### [DATA LISTING]
* * * * * * * * *
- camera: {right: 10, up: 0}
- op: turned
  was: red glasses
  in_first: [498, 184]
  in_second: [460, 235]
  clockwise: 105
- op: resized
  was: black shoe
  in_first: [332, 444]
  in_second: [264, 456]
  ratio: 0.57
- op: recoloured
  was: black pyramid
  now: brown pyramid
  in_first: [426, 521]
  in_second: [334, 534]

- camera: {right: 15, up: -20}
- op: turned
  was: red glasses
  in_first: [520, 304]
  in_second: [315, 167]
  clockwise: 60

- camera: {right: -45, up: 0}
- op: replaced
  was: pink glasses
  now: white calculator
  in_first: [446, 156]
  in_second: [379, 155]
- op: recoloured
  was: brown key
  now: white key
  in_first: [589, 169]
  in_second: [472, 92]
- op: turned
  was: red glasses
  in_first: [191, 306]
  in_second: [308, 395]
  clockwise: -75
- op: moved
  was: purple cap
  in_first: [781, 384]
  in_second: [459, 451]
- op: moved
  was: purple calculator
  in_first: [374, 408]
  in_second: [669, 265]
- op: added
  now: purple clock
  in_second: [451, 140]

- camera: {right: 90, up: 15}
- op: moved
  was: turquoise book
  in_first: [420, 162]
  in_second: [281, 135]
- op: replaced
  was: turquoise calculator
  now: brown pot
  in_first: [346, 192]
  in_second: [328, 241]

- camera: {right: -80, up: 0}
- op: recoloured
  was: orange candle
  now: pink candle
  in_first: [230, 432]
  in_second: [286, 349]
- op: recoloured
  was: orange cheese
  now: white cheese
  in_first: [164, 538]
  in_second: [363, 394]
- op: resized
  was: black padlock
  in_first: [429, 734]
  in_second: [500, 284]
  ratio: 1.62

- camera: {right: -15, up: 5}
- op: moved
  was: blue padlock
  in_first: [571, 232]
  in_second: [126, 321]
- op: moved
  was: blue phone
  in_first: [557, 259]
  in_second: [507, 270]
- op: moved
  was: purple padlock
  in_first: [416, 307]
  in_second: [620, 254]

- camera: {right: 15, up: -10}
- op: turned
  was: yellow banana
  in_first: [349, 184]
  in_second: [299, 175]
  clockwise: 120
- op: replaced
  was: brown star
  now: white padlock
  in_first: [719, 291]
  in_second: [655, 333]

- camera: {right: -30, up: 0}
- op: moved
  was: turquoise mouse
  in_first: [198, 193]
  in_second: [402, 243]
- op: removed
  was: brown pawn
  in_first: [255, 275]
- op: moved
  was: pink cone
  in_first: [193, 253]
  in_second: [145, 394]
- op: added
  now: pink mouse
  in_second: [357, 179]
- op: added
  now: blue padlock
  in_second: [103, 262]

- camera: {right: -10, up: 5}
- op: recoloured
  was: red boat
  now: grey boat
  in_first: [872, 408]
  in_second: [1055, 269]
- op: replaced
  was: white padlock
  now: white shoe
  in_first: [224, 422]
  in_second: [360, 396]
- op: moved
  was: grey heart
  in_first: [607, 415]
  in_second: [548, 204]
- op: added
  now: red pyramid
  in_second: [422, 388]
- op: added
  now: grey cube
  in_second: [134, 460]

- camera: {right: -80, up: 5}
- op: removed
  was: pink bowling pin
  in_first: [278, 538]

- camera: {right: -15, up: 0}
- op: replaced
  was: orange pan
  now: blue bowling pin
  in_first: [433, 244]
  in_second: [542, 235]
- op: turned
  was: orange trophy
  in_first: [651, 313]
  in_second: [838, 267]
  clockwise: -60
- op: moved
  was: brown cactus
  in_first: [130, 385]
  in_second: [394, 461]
* * * * * * * * *
Copy the records above exactly, leaving nothing out.

### [TASK SOLUTION]
- camera: {right: 10, up: 0}
- op: turned
  was: red glasses
  in_first: [498, 184]
  in_second: [460, 235]
  clockwise: 105
- op: resized
  was: black shoe
  in_first: [332, 444]
  in_second: [264, 456]
  ratio: 0.57
- op: recoloured
  was: black pyramid
  now: brown pyramid
  in_first: [426, 521]
  in_second: [334, 534]

- camera: {right: 15, up: -20}
- op: turned
  was: red glasses
  in_first: [520, 304]
  in_second: [315, 167]
  clockwise: 60

- camera: {right: -45, up: 0}
- op: replaced
  was: pink glasses
  now: white calculator
  in_first: [446, 156]
  in_second: [379, 155]
- op: recoloured
  was: brown key
  now: white key
  in_first: [589, 169]
  in_second: [472, 92]
- op: turned
  was: red glasses
  in_first: [191, 306]
  in_second: [308, 395]
  clockwise: -75
- op: moved
  was: purple cap
  in_first: [781, 384]
  in_second: [459, 451]
- op: moved
  was: purple calculator
  in_first: [374, 408]
  in_second: [669, 265]
- op: added
  now: purple clock
  in_second: [451, 140]

- camera: {right: 90, up: 15}
- op: moved
  was: turquoise book
  in_first: [420, 162]
  in_second: [281, 135]
- op: replaced
  was: turquoise calculator
  now: brown pot
  in_first: [346, 192]
  in_second: [328, 241]

- camera: {right: -80, up: 0}
- op: recoloured
  was: orange candle
  now: pink candle
  in_first: [230, 432]
  in_second: [286, 349]
- op: recoloured
  was: orange cheese
  now: white cheese
  in_first: [164, 538]
  in_second: [363, 394]
- op: resized
  was: black padlock
  in_first: [429, 734]
  in_second: [500, 284]
  ratio: 1.62

- camera: {right: -15, up: 5}
- op: moved
  was: blue padlock
  in_first: [571, 232]
  in_second: [126, 321]
- op: moved
  was: blue phone
  in_first: [557, 259]
  in_second: [507, 270]
- op: moved
  was: purple padlock
  in_first: [416, 307]
  in_second: [620, 254]

- camera: {right: 15, up: -10}
- op: turned
  was: yellow banana
  in_first: [349, 184]
  in_second: [299, 175]
  clockwise: 120
- op: replaced
  was: brown star
  now: white padlock
  in_first: [719, 291]
  in_second: [655, 333]

- camera: {right: -30, up: 0}
- op: moved
  was: turquoise mouse
  in_first: [198, 193]
  in_second: [402, 243]
- op: removed
  was: brown pawn
  in_first: [255, 275]
- op: moved
  was: pink cone
  in_first: [193, 253]
  in_second: [145, 394]
- op: added
  now: pink mouse
  in_second: [357, 179]
- op: added
  now: blue padlock
  in_second: [103, 262]

- camera: {right: -10, up: 5}
- op: recoloured
  was: red boat
  now: grey boat
  in_first: [872, 408]
  in_second: [1055, 269]
- op: replaced
  was: white padlock
  now: white shoe
  in_first: [224, 422]
  in_second: [360, 396]
- op: moved
  was: grey heart
  in_first: [607, 415]
  in_second: [548, 204]
- op: added
  now: red pyramid
  in_second: [422, 388]
- op: added
  now: grey cube
  in_second: [134, 460]

- camera: {right: -80, up: 5}
- op: removed
  was: pink bowling pin
  in_first: [278, 538]

- camera: {right: -15, up: 0}
- op: replaced
  was: orange pan
  now: blue bowling pin
  in_first: [433, 244]
  in_second: [542, 235]
- op: turned
  was: orange trophy
  in_first: [651, 313]
  in_second: [838, 267]
  clockwise: -60
- op: moved
  was: brown cactus
  in_first: [130, 385]
  in_second: [394, 461]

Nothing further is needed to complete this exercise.